# [Exercise]
Wherever an image appears in the records, exclude it, and reproduce everything else exactly.

# [Study material]
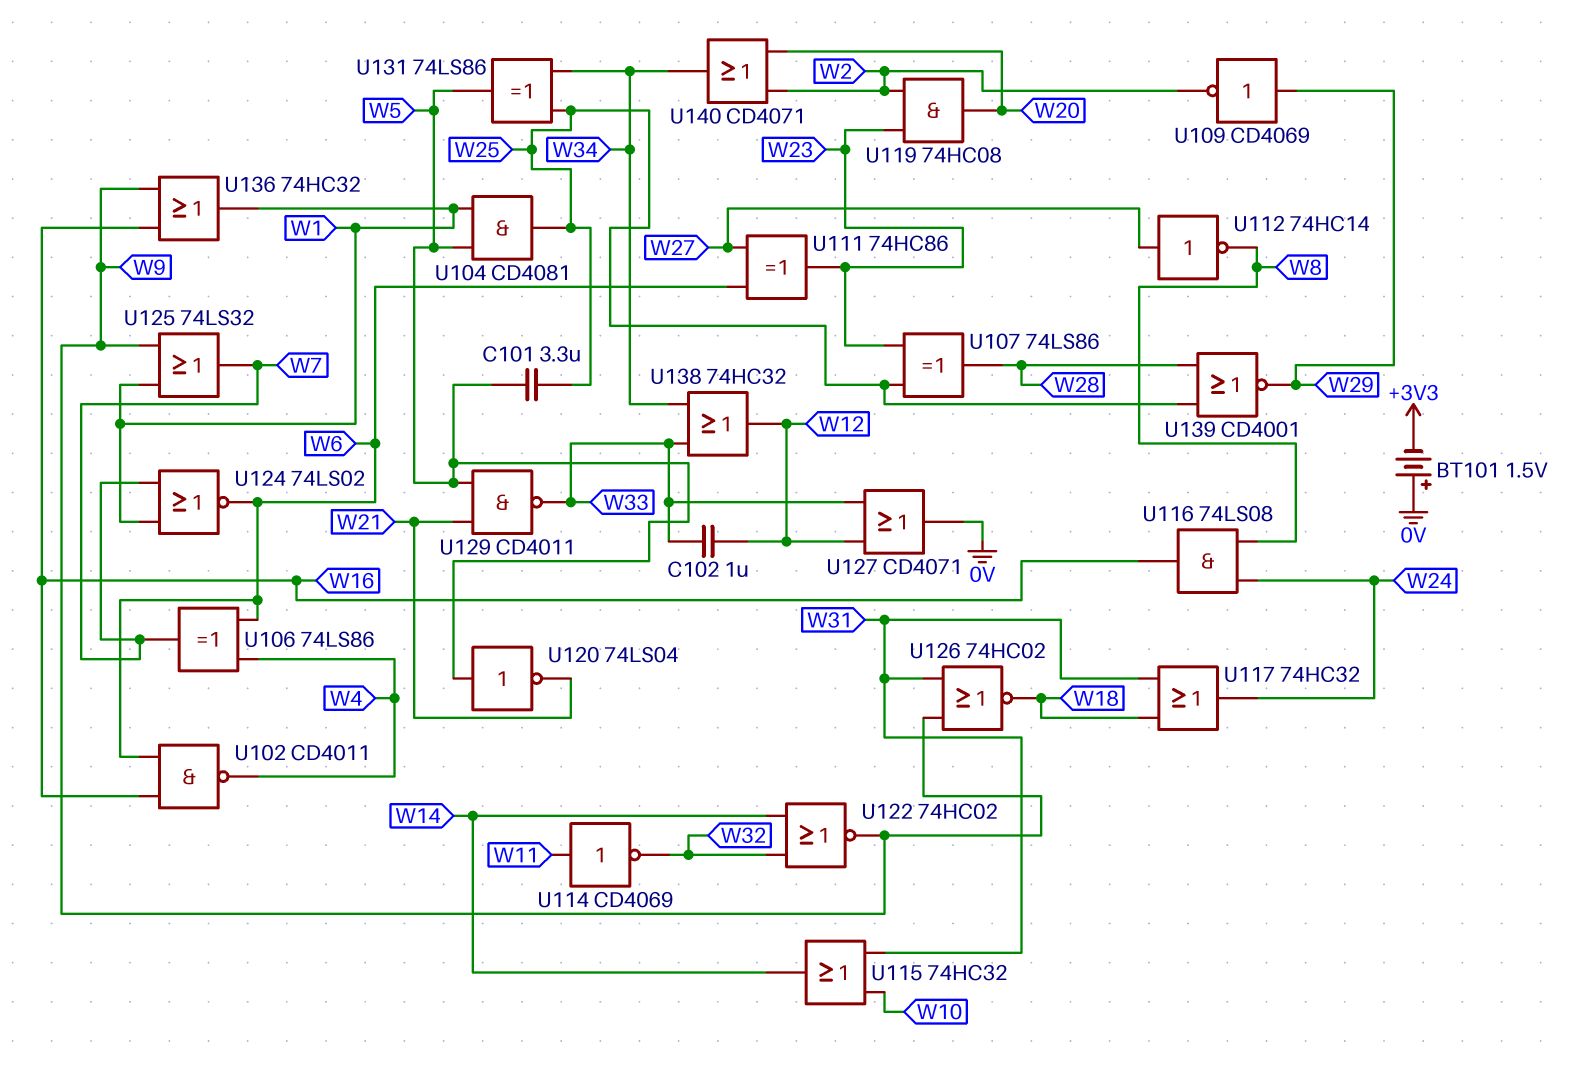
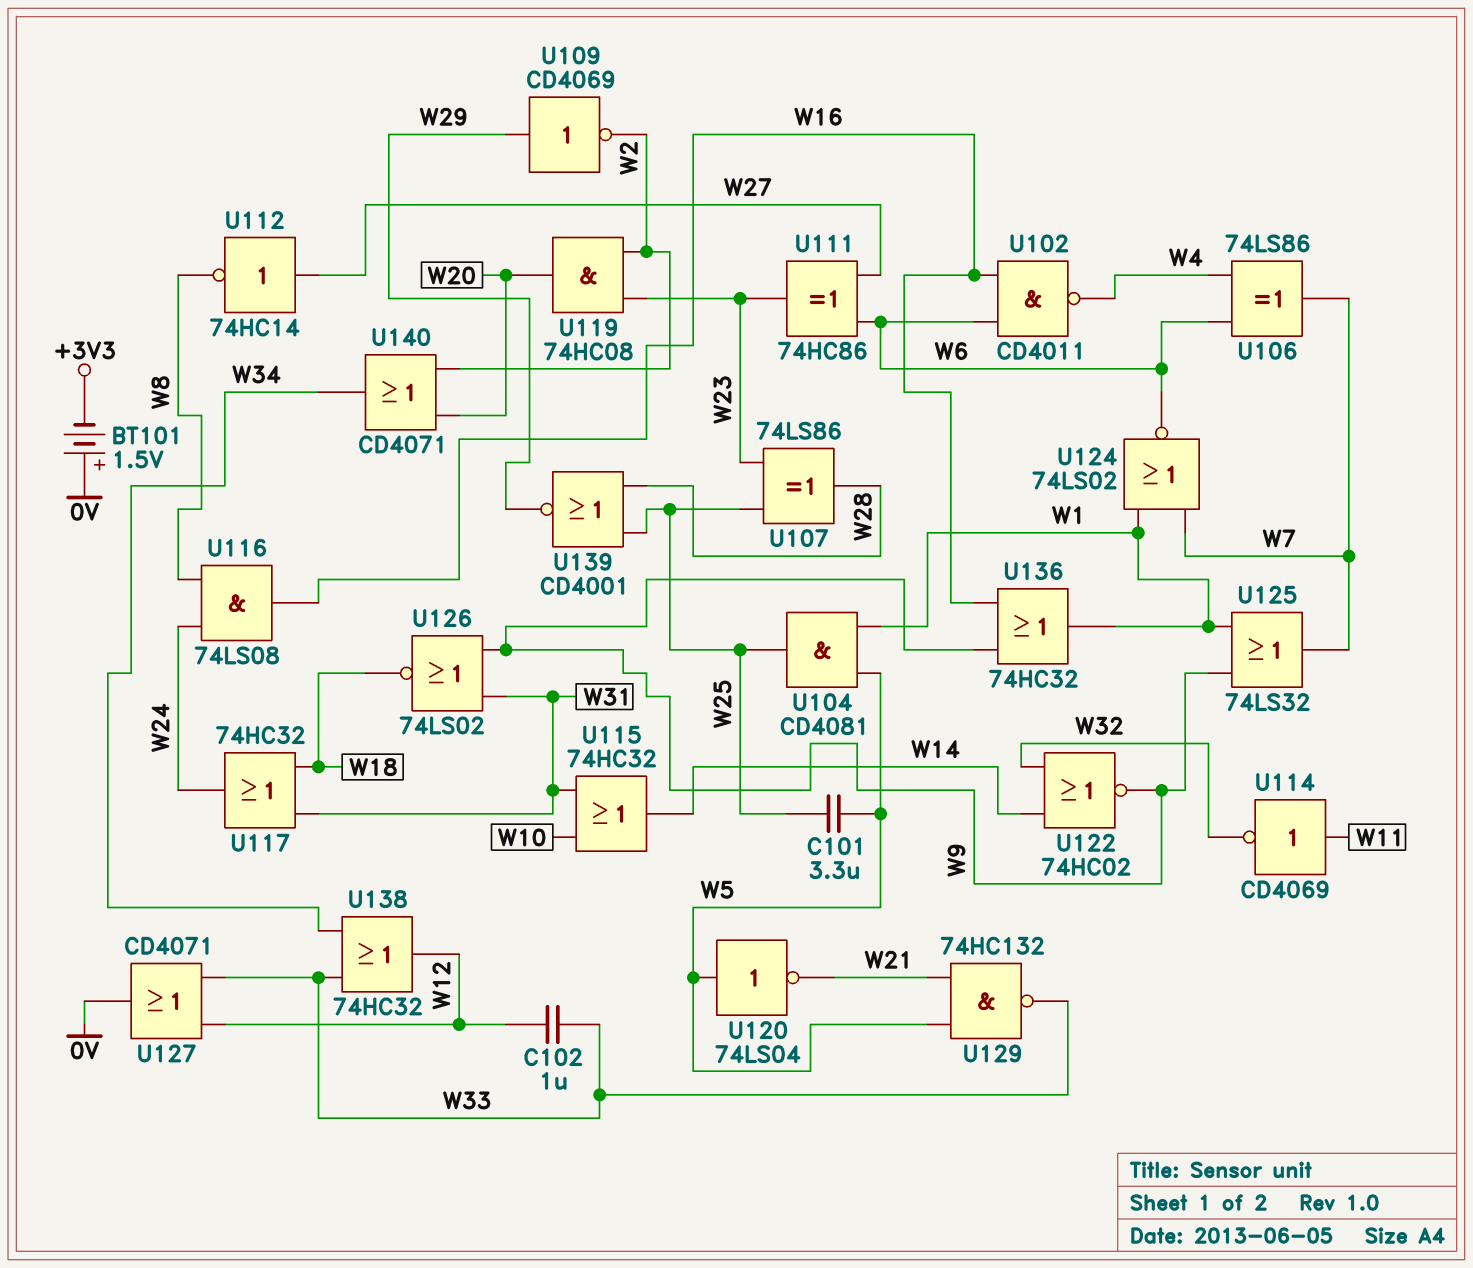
U126: NOR 74HC02 (in W9, in W31, out W18) -> NOR 74LS02 (in W9, in W31, out W18)
U129: NAND CD4011 (in W5, in W21, out W33) -> NAND 74HC132 (in W5, in W21, out W33)
U131: XOR 74LS86 (in W25, in W34, out W5) -> none

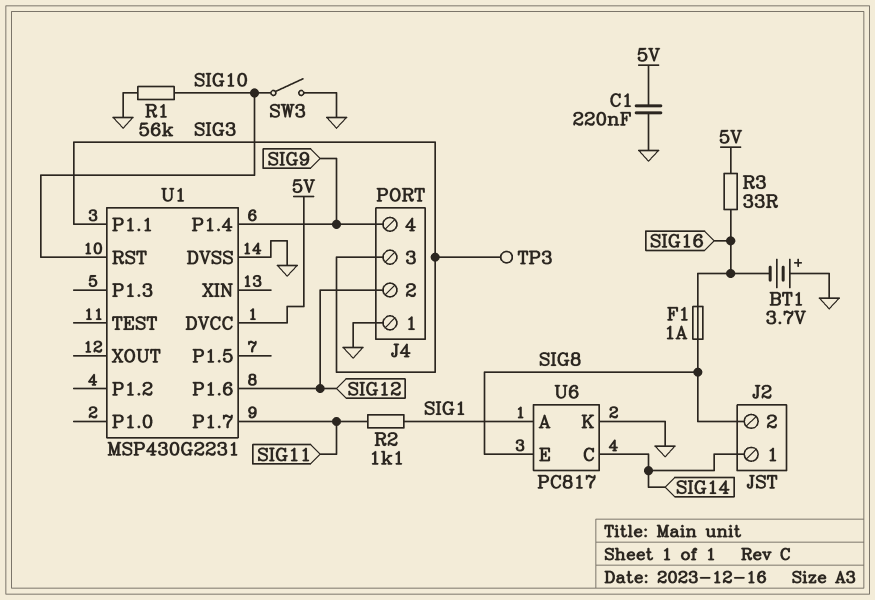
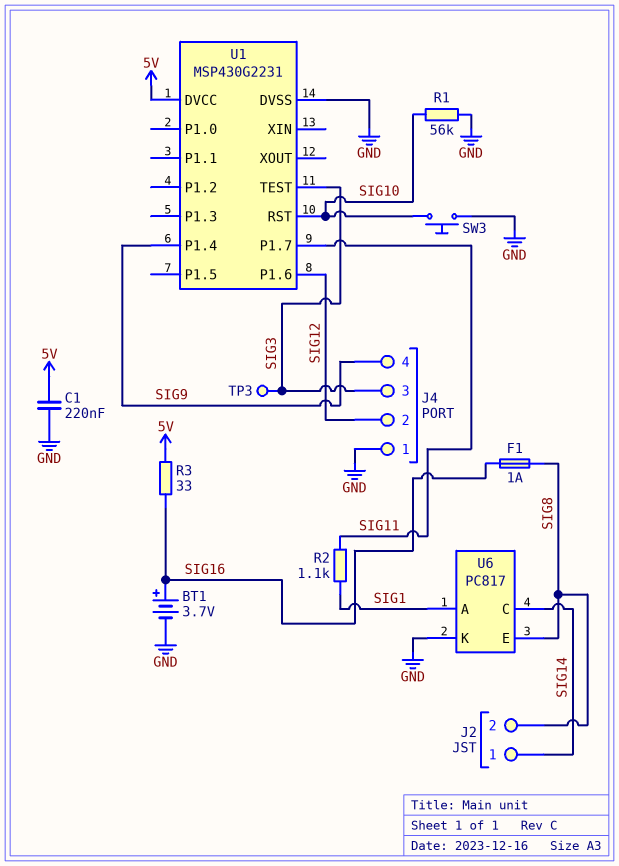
BT1: 3.7V (plus GND, minus SIG16) -> 3.7V (plus SIG16, minus GND)
SW3: switch (GND, SIG10) -> button (GND, SIG10)
U1 pin P1.1: SIG3 -> none
U1 pin TEST: none -> SIG3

# [Result of this exercise]
U126: NOR 74HC02 (in W9, in W31, out W18) -> NOR 74LS02 (in W9, in W31, out W18)
U129: NAND CD4011 (in W5, in W21, out W33) -> NAND 74HC132 (in W5, in W21, out W33)
U131: XOR 74LS86 (in W25, in W34, out W5) -> none

BT1: 3.7V (plus GND, minus SIG16) -> 3.7V (plus SIG16, minus GND)
SW3: switch (GND, SIG10) -> button (GND, SIG10)
U1 pin P1.1: SIG3 -> none
U1 pin TEST: none -> SIG3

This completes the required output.